Your goal> Give back the data below word for word. Any image in it should be left out.

Data for the task>
● ● ●

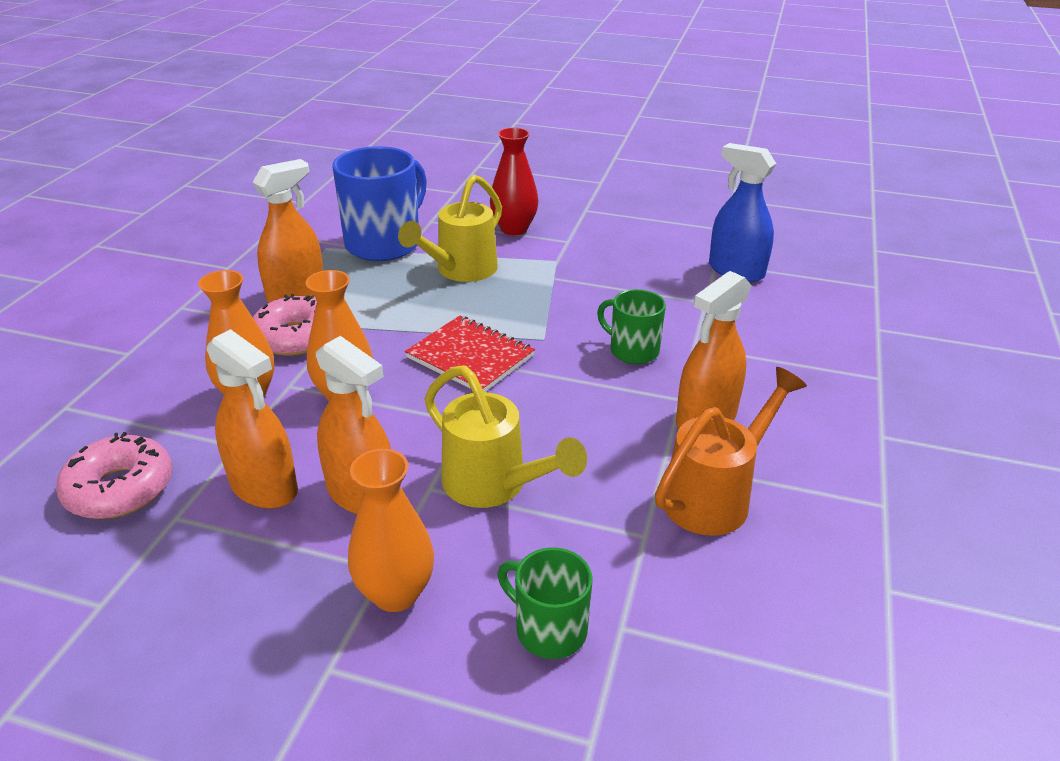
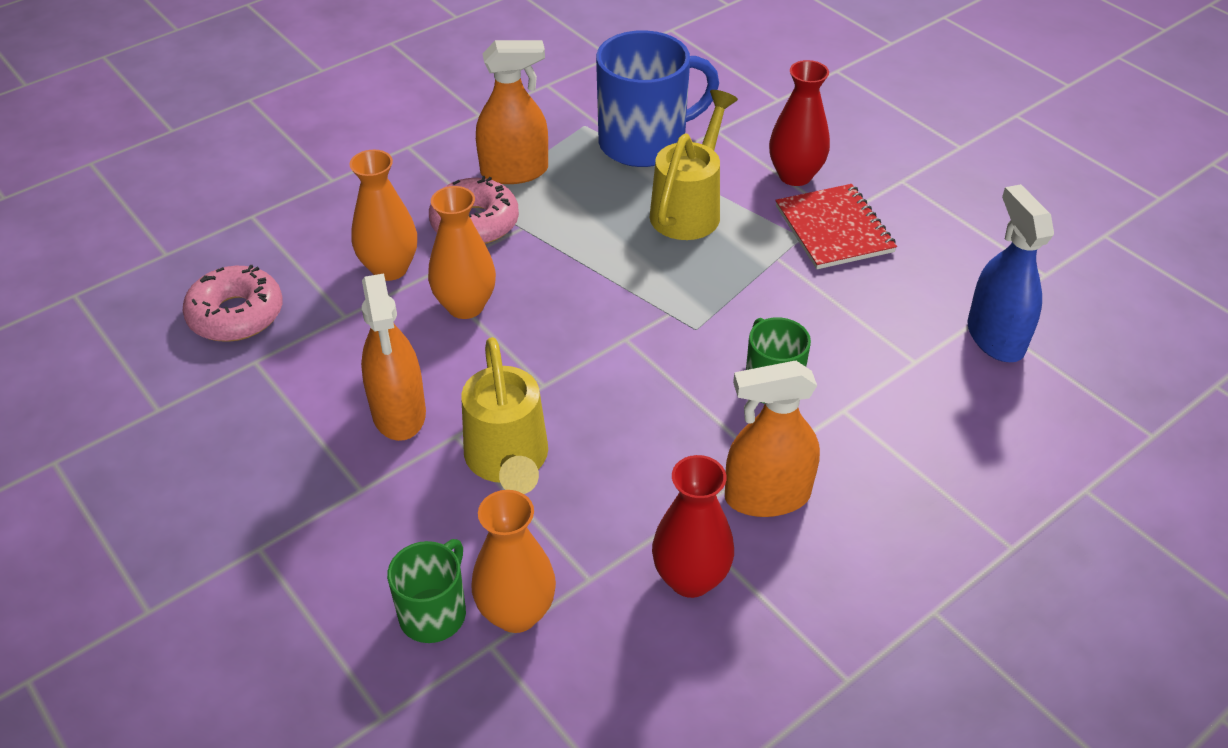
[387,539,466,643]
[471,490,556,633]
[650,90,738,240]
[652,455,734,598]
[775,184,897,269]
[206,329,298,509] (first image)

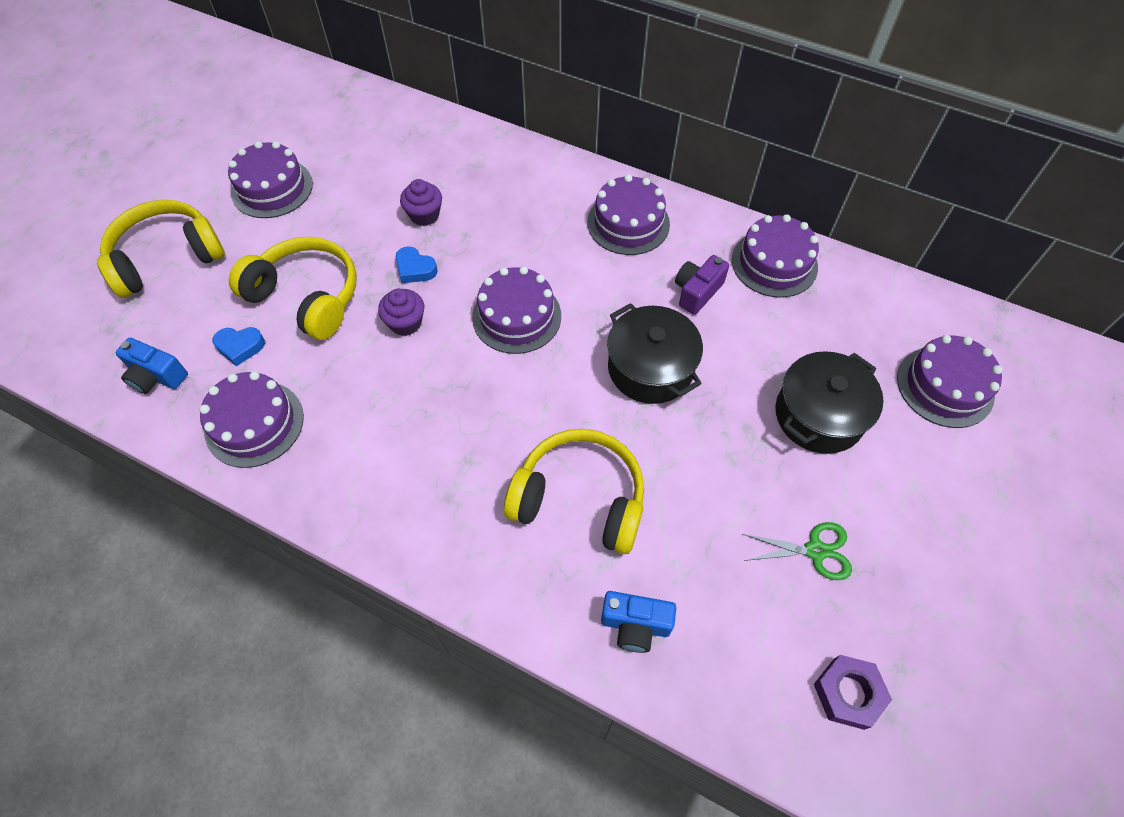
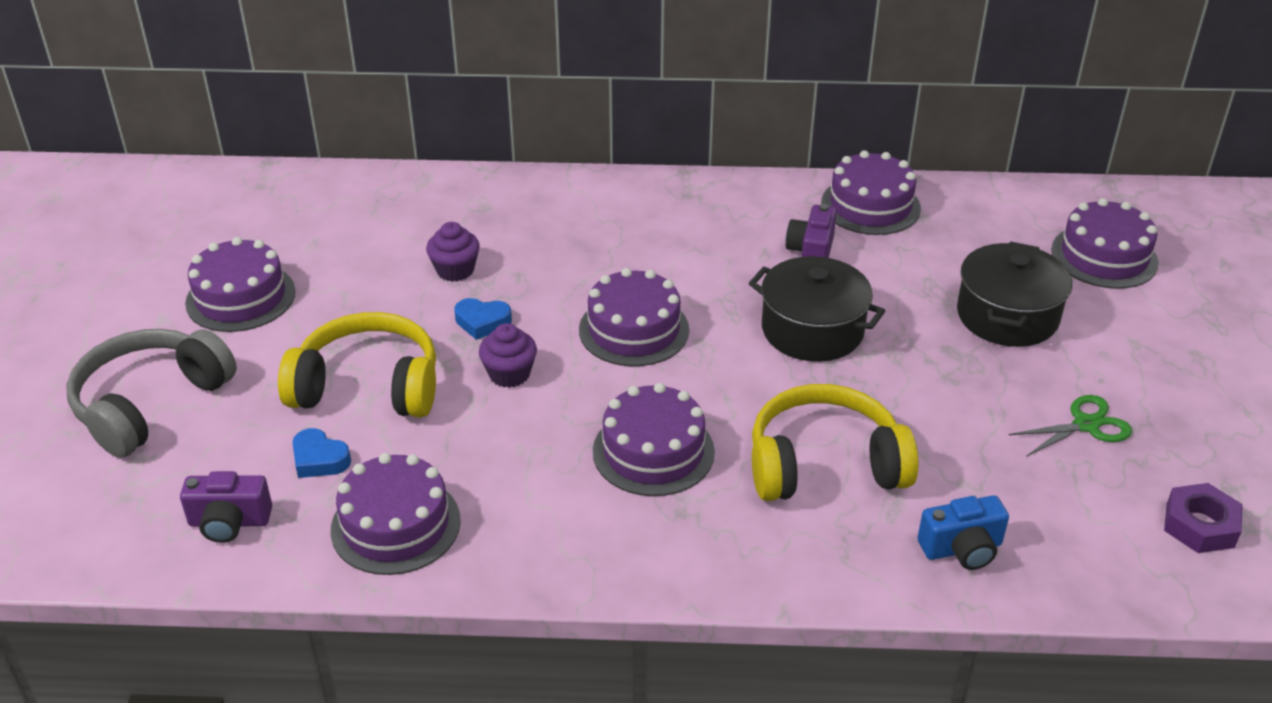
[66,329,237,458]
[180,471,272,543]
[292,428,351,478]
[593,383,715,496]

● ● ●

Output of the exercise>
[387,539,466,643]
[471,490,556,633]
[650,90,738,240]
[652,455,734,598]
[775,184,897,269]
[206,329,298,509] (first image)

[66,329,237,458]
[180,471,272,543]
[292,428,351,478]
[593,383,715,496]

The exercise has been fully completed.